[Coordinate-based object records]
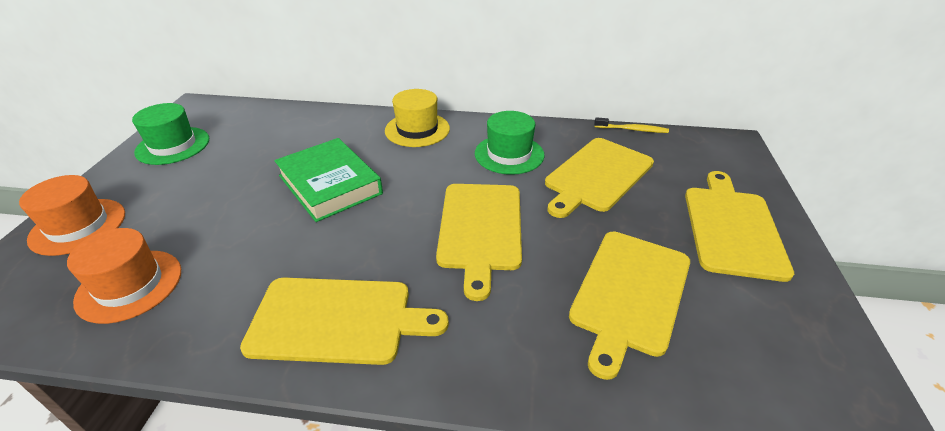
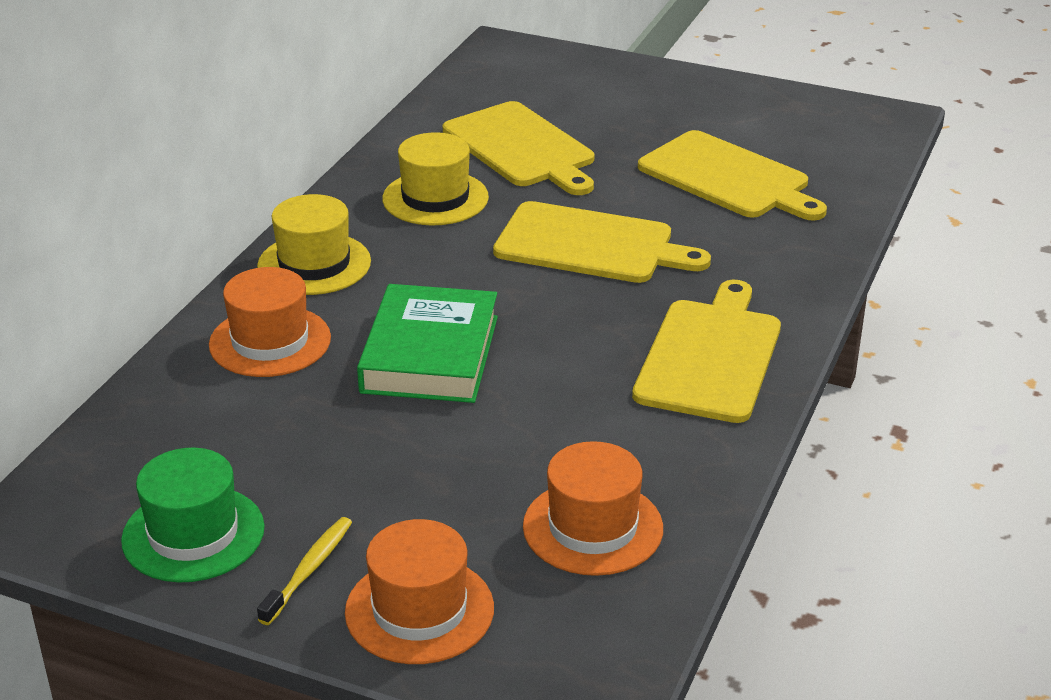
camera: 75 degrees left, 5 degrees down
(329, 184) = (430, 354): green book -> green book turned 60 degrees counterclockwise
(337, 132) = (270, 341): none -> orange hat
(509, 154) = (435, 198): green hat -> yellow hat
(632, 129) = (429, 99): yellow toothbrush -> yellow toothbrush (309, 570)
(732, 227) = (654, 98): yellow cutting board -> none

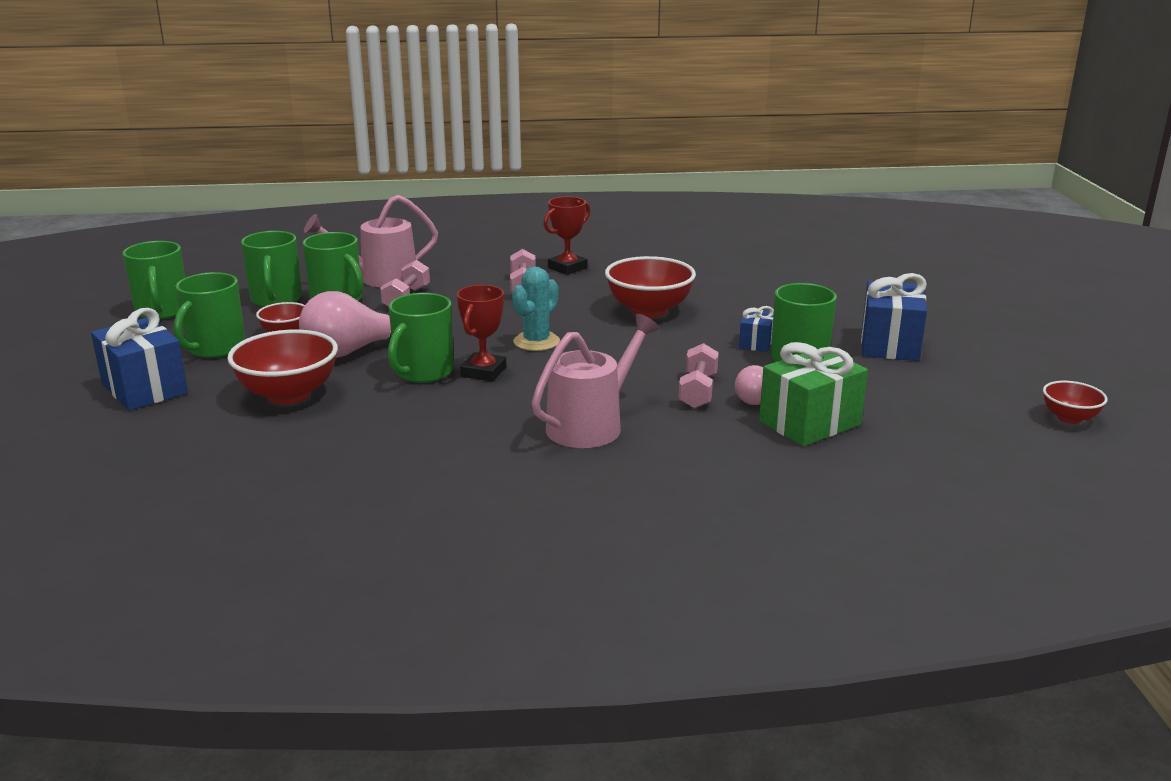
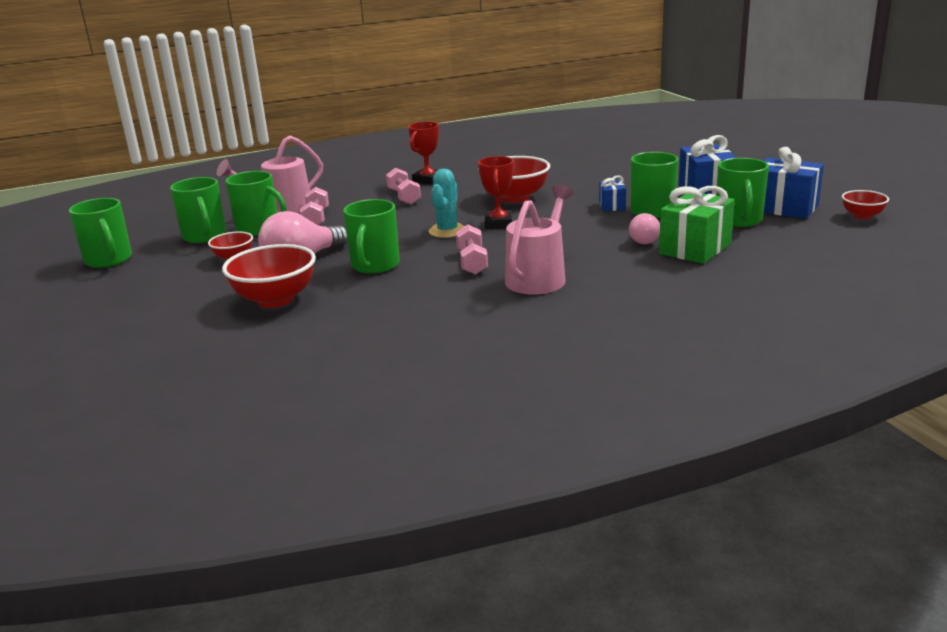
camera: 15 degrees left, 0 degrees up
(144, 389) = (143, 317): blue gift -> blue gift (784, 208)
(215, 348) = (181, 278): green mug -> green mug (739, 220)
(483, 372) = (423, 257): red trophy -> red trophy (498, 223)
(698, 391) = (598, 242): pink dumbbell -> pink dumbbell (472, 262)

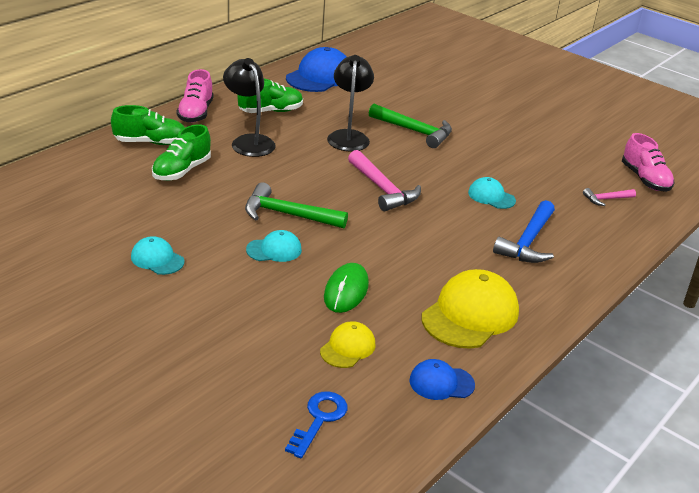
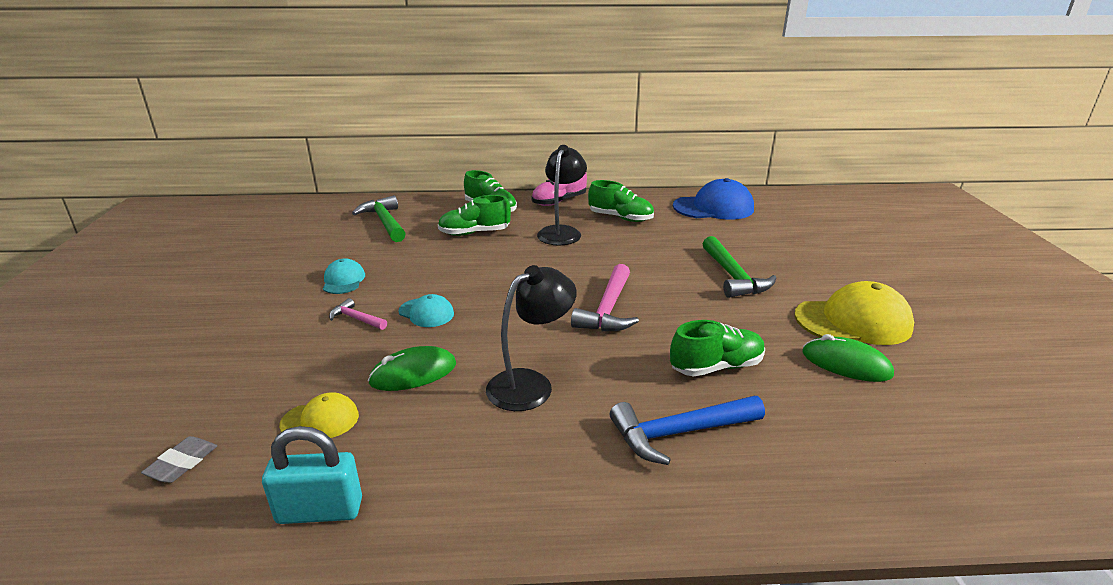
camera: 50 degrees right, 5 degrees down
(287, 214) = (488, 293): green hammer -> green hammer (384, 222)
(319, 419) = (182, 463): blue key -> grey eraser
(348, 136) = (655, 257): black lamp -> black lamp (530, 384)
(441, 383) = (320, 511): blue cap -> turquoise padlock
(470, 314) = (475, 465): yellow cap -> yellow cap (853, 321)
(491, 196) = (716, 367): turquoise cap -> green shoe
(541, 164) = (846, 364): none -> green mouse
(606, 199) = (884, 444): pink hammer -> pink hammer (356, 319)
(645, 179) = (1000, 452): pink shoe -> none

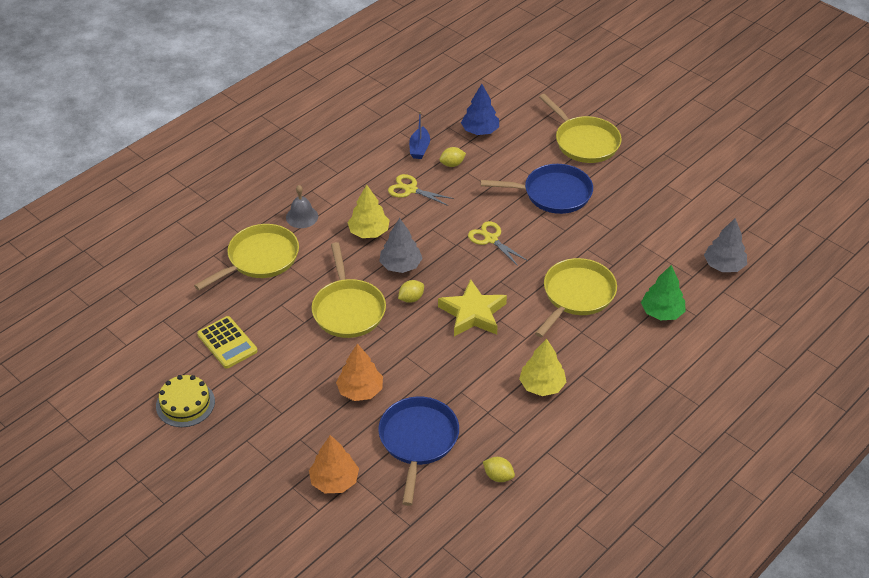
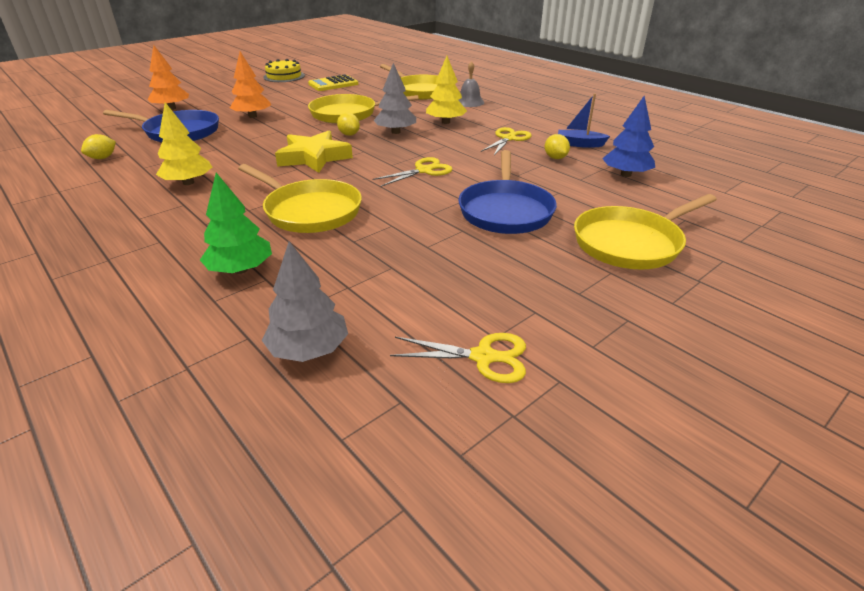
camera: 95 degrees right, 10 degrees down
(708, 203) = (483, 357): none -> yellow scissors

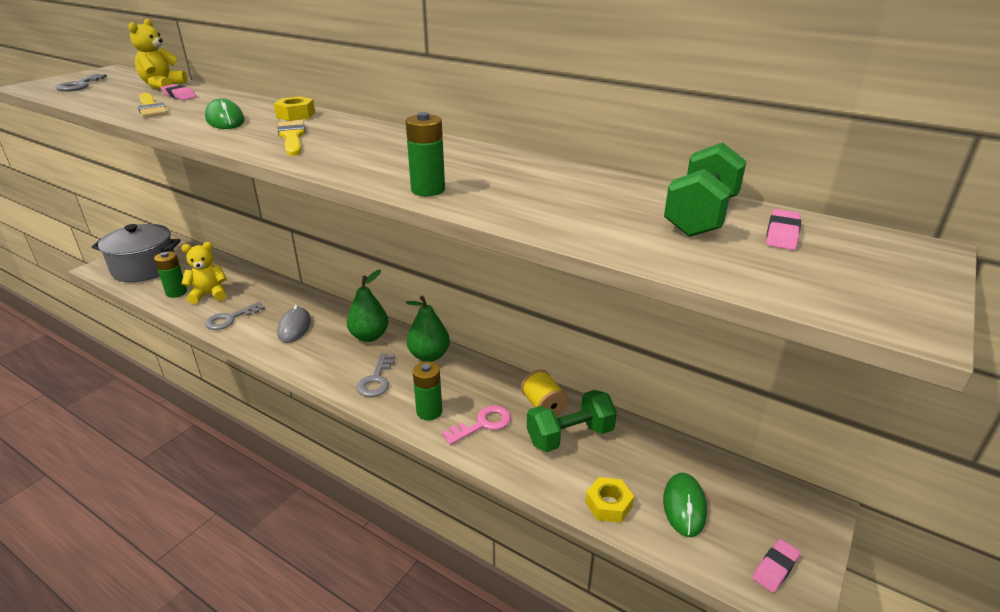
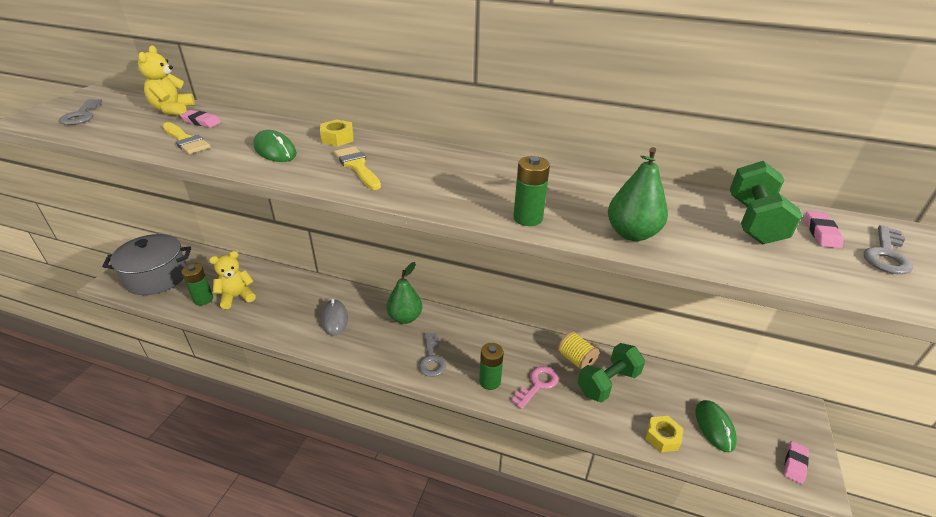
camera: 15 degrees left, 5 degrees up
(230, 319) = (270, 319): grey key -> grey key (886, 254)
(429, 356) = (464, 328): green pear -> green pear (631, 234)

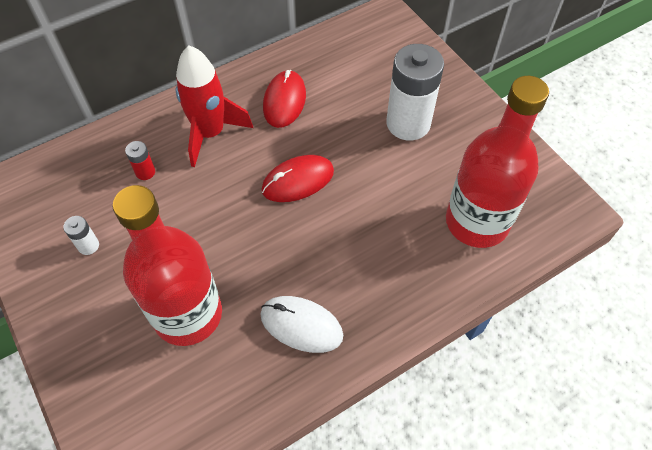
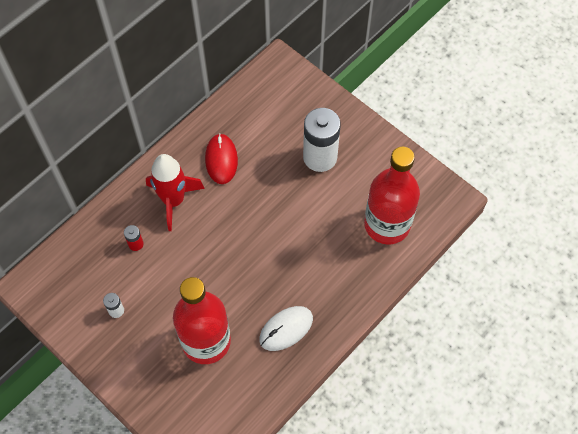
camera: 15 degrees left, 5 degrees up
(298, 181) = (251, 223): red mouse -> none
(301, 325) = (286, 329): white mouse -> white mouse turned 45 degrees counterclockwise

**What to produce**: Set the pictures aside and transcribe exactly the stretch of lines above, beginning with the one holding "(483, 372) = (423, 257): red" and ending with the one holding "(645, 179) = (1000, 452): pink shoe -> none".

**Result below**:
(483, 372) = (423, 257): red trophy -> red trophy (498, 223)
(698, 391) = (598, 242): pink dumbbell -> pink dumbbell (472, 262)

camera: 50 degrees right, 5 degrees down
(287, 214) = (488, 293): green hammer -> green hammer (384, 222)
(319, 419) = (182, 463): blue key -> grey eraser
(348, 136) = (655, 257): black lamp -> black lamp (530, 384)
(441, 383) = (320, 511): blue cap -> turquoise padlock
(470, 314) = (475, 465): yellow cap -> yellow cap (853, 321)
(491, 196) = (716, 367): turquoise cap -> green shoe
(541, 164) = (846, 364): none -> green mouse
(606, 199) = (884, 444): pink hammer -> pink hammer (356, 319)
(645, 179) = (1000, 452): pink shoe -> none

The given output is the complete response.